= Beginning of Section =

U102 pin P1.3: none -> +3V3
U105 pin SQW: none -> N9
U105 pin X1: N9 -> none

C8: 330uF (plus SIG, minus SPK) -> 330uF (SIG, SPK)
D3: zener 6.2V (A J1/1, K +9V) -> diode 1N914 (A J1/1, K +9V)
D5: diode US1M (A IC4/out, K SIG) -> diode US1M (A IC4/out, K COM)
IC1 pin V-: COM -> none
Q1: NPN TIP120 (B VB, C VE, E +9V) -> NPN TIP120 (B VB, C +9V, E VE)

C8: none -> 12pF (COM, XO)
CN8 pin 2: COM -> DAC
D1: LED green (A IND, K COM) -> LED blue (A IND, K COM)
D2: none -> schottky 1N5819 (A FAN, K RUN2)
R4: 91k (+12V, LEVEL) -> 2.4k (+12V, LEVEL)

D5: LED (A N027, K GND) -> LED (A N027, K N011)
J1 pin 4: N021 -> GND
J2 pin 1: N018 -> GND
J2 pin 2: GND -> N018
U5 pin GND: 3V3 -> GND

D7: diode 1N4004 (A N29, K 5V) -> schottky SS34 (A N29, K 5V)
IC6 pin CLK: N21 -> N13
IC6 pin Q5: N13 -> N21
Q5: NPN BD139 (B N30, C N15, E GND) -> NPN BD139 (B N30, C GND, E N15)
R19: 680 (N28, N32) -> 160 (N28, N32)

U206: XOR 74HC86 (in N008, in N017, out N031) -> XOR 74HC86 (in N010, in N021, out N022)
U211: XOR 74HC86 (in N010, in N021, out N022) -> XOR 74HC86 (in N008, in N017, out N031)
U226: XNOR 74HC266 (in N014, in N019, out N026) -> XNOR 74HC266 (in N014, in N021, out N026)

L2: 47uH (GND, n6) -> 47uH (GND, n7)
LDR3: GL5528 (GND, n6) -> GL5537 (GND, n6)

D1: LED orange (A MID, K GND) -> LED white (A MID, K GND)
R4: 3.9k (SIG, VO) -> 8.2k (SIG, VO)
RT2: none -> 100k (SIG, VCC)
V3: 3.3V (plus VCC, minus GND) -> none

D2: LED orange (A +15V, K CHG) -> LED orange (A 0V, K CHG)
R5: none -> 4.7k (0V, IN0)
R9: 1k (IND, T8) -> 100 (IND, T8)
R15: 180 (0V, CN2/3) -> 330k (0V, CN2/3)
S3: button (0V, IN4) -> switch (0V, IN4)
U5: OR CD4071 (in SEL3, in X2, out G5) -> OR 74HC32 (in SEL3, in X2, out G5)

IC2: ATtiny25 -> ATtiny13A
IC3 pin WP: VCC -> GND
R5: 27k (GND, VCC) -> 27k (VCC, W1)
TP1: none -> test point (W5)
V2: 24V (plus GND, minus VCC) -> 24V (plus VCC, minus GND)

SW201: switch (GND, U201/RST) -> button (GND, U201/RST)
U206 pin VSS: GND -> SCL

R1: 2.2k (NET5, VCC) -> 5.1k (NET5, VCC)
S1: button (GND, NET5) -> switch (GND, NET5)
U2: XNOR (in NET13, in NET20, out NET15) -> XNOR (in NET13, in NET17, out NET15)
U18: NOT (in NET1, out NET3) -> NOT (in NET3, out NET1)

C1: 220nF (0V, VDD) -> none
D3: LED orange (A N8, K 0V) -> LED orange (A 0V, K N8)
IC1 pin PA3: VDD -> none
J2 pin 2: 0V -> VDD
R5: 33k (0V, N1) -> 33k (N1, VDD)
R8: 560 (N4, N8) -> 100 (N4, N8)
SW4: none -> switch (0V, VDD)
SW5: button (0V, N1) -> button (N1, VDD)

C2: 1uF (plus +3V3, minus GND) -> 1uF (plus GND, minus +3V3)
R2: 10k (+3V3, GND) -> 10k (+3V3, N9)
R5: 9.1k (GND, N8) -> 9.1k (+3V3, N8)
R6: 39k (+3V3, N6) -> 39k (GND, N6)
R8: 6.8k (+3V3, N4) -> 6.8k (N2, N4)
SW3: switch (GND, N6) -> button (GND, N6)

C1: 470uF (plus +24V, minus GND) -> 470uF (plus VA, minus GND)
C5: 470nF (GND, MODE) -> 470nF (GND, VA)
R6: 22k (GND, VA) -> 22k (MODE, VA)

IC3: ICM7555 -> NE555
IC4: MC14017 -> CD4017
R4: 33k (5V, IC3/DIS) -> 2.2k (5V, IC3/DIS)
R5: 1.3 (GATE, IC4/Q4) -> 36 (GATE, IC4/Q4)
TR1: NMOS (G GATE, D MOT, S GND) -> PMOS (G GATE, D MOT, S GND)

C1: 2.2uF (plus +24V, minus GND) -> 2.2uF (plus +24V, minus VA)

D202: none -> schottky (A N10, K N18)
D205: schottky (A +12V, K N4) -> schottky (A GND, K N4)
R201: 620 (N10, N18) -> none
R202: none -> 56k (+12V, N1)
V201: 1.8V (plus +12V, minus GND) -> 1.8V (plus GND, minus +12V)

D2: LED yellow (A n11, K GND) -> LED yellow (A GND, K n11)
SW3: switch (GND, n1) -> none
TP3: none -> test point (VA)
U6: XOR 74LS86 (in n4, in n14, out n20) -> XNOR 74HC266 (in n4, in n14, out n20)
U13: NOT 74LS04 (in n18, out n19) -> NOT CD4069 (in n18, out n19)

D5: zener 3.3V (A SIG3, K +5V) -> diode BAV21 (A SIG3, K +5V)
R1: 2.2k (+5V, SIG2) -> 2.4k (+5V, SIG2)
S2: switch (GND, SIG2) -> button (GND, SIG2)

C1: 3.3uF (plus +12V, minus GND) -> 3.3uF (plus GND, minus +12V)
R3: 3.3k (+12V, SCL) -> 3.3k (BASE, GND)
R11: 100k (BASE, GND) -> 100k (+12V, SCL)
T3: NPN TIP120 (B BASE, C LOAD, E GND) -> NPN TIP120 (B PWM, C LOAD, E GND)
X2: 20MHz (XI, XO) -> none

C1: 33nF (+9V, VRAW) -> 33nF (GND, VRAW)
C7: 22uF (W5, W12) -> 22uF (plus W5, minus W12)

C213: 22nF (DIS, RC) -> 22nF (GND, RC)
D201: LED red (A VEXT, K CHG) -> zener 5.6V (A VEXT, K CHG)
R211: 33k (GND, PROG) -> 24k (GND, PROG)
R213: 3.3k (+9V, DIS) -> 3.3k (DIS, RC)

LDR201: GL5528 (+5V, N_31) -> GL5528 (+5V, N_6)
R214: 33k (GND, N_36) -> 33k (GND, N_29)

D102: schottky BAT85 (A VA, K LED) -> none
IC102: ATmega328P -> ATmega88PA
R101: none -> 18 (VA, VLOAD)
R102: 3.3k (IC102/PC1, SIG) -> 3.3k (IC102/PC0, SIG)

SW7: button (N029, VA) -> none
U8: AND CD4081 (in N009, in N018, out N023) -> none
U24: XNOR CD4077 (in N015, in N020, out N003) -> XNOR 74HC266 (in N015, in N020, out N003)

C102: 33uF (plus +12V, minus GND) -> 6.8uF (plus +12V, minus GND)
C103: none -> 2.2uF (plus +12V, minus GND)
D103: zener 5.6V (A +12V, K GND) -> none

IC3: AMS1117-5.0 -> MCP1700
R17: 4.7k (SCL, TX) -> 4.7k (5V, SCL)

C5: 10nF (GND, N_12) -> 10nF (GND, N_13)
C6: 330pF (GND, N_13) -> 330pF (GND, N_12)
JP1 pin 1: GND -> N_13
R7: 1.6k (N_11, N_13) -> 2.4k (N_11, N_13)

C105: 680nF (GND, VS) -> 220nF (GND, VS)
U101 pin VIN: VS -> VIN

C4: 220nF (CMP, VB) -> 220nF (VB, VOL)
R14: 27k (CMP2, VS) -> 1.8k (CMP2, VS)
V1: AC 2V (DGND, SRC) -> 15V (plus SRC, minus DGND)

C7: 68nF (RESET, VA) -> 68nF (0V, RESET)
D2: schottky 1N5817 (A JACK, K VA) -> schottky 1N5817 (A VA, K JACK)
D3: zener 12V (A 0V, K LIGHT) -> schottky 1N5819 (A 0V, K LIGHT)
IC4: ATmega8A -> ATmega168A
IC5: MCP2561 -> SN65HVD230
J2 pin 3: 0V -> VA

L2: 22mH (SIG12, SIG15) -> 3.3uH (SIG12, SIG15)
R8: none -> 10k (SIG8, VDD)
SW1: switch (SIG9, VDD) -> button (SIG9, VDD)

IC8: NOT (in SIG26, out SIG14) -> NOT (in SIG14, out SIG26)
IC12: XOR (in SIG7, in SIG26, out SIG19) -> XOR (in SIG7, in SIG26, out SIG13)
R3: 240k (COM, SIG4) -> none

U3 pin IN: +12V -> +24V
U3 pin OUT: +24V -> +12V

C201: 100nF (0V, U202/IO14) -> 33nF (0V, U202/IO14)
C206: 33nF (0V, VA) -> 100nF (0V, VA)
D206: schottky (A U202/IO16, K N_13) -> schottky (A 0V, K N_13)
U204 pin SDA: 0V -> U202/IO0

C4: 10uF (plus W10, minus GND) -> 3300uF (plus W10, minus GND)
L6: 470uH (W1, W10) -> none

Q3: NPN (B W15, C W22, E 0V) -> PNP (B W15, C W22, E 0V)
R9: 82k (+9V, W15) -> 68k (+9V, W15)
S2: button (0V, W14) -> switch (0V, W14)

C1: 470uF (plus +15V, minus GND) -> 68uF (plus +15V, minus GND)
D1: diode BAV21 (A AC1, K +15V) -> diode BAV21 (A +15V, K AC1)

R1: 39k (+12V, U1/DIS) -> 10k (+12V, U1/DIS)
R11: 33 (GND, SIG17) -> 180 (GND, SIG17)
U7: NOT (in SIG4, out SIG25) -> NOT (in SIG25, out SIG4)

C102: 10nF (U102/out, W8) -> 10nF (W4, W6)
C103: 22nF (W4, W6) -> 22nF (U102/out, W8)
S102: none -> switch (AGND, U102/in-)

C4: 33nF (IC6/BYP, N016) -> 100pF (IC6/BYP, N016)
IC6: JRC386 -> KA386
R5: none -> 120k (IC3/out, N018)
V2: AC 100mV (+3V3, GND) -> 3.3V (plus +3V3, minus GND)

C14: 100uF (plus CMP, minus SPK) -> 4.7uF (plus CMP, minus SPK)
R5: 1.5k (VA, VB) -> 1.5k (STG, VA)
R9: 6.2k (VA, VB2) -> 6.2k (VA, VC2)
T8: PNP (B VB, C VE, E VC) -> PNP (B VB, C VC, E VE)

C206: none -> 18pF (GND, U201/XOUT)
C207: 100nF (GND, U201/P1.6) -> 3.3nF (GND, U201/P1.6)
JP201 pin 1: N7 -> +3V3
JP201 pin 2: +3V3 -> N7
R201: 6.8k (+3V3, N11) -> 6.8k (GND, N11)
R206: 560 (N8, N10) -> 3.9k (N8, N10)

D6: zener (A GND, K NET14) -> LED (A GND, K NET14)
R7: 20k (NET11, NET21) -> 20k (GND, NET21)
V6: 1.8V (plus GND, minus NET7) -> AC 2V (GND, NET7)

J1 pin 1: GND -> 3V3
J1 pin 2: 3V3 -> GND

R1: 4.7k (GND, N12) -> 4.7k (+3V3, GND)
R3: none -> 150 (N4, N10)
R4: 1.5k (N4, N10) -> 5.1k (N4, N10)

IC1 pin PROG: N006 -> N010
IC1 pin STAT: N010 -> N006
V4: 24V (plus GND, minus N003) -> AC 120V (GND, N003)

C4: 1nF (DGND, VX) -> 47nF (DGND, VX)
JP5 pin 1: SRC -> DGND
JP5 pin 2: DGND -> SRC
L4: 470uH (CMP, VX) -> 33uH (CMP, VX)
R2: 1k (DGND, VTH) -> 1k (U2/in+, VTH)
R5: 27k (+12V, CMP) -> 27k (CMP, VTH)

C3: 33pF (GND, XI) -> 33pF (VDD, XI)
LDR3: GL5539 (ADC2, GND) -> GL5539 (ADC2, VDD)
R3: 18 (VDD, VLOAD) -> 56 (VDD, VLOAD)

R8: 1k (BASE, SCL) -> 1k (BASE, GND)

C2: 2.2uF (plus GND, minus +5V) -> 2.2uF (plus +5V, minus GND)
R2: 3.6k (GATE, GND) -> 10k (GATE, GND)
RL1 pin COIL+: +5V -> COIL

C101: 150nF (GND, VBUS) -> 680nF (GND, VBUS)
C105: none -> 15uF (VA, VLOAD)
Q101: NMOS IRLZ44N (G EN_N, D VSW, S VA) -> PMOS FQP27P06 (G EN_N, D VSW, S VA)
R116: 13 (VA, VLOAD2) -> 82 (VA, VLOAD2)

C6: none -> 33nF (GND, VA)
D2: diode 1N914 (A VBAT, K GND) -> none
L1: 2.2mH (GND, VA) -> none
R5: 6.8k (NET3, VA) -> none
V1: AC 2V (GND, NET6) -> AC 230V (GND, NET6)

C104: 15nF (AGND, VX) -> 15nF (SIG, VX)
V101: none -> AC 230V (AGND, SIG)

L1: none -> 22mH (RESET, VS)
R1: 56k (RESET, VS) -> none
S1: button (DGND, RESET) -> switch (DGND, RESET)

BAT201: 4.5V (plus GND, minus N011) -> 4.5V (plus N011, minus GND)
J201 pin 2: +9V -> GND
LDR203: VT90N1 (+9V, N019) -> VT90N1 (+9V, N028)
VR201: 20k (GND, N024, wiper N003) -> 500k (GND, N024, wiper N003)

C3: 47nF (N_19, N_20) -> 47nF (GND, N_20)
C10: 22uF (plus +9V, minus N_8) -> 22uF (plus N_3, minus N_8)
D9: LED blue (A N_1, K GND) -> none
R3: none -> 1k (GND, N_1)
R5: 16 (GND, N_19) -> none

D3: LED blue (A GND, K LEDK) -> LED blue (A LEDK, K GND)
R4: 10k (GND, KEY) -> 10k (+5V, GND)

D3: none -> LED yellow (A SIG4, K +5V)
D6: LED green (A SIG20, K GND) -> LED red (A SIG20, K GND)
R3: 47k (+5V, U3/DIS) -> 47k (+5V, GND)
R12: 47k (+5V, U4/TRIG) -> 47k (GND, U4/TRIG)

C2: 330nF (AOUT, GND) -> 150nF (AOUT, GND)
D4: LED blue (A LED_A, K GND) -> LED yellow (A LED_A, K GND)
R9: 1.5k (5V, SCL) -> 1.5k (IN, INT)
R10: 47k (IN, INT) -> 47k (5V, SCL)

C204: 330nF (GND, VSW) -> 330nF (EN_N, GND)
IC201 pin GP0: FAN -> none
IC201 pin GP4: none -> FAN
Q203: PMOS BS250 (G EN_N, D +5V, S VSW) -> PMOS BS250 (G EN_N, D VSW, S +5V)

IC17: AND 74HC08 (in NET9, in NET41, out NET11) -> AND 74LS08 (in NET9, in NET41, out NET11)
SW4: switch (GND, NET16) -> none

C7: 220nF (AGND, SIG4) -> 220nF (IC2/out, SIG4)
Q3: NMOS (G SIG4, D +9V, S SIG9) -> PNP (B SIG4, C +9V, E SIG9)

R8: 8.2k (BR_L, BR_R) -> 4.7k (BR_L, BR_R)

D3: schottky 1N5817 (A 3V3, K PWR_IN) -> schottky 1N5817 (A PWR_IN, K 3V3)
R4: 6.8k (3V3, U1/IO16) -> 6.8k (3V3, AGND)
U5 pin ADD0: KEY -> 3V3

= End of Section =

** What the task asks **
Please reproduce, exactly as they appear above, the lines from the line containing "R202: none -> 56k (+12V, N1)" up to and including the line containing "R7: 1.6k (N_11, N_13) -> 2.4k (N_11, N_13)".

** Your response **
R202: none -> 56k (+12V, N1)
V201: 1.8V (plus +12V, minus GND) -> 1.8V (plus GND, minus +12V)

D2: LED yellow (A n11, K GND) -> LED yellow (A GND, K n11)
SW3: switch (GND, n1) -> none
TP3: none -> test point (VA)
U6: XOR 74LS86 (in n4, in n14, out n20) -> XNOR 74HC266 (in n4, in n14, out n20)
U13: NOT 74LS04 (in n18, out n19) -> NOT CD4069 (in n18, out n19)

D5: zener 3.3V (A SIG3, K +5V) -> diode BAV21 (A SIG3, K +5V)
R1: 2.2k (+5V, SIG2) -> 2.4k (+5V, SIG2)
S2: switch (GND, SIG2) -> button (GND, SIG2)

C1: 3.3uF (plus +12V, minus GND) -> 3.3uF (plus GND, minus +12V)
R3: 3.3k (+12V, SCL) -> 3.3k (BASE, GND)
R11: 100k (BASE, GND) -> 100k (+12V, SCL)
T3: NPN TIP120 (B BASE, C LOAD, E GND) -> NPN TIP120 (B PWM, C LOAD, E GND)
X2: 20MHz (XI, XO) -> none

C1: 33nF (+9V, VRAW) -> 33nF (GND, VRAW)
C7: 22uF (W5, W12) -> 22uF (plus W5, minus W12)

C213: 22nF (DIS, RC) -> 22nF (GND, RC)
D201: LED red (A VEXT, K CHG) -> zener 5.6V (A VEXT, K CHG)
R211: 33k (GND, PROG) -> 24k (GND, PROG)
R213: 3.3k (+9V, DIS) -> 3.3k (DIS, RC)

LDR201: GL5528 (+5V, N_31) -> GL5528 (+5V, N_6)
R214: 33k (GND, N_36) -> 33k (GND, N_29)

D102: schottky BAT85 (A VA, K LED) -> none
IC102: ATmega328P -> ATmega88PA
R101: none -> 18 (VA, VLOAD)
R102: 3.3k (IC102/PC1, SIG) -> 3.3k (IC102/PC0, SIG)

SW7: button (N029, VA) -> none
U8: AND CD4081 (in N009, in N018, out N023) -> none
U24: XNOR CD4077 (in N015, in N020, out N003) -> XNOR 74HC266 (in N015, in N020, out N003)

C102: 33uF (plus +12V, minus GND) -> 6.8uF (plus +12V, minus GND)
C103: none -> 2.2uF (plus +12V, minus GND)
D103: zener 5.6V (A +12V, K GND) -> none

IC3: AMS1117-5.0 -> MCP1700
R17: 4.7k (SCL, TX) -> 4.7k (5V, SCL)

C5: 10nF (GND, N_12) -> 10nF (GND, N_13)
C6: 330pF (GND, N_13) -> 330pF (GND, N_12)
JP1 pin 1: GND -> N_13
R7: 1.6k (N_11, N_13) -> 2.4k (N_11, N_13)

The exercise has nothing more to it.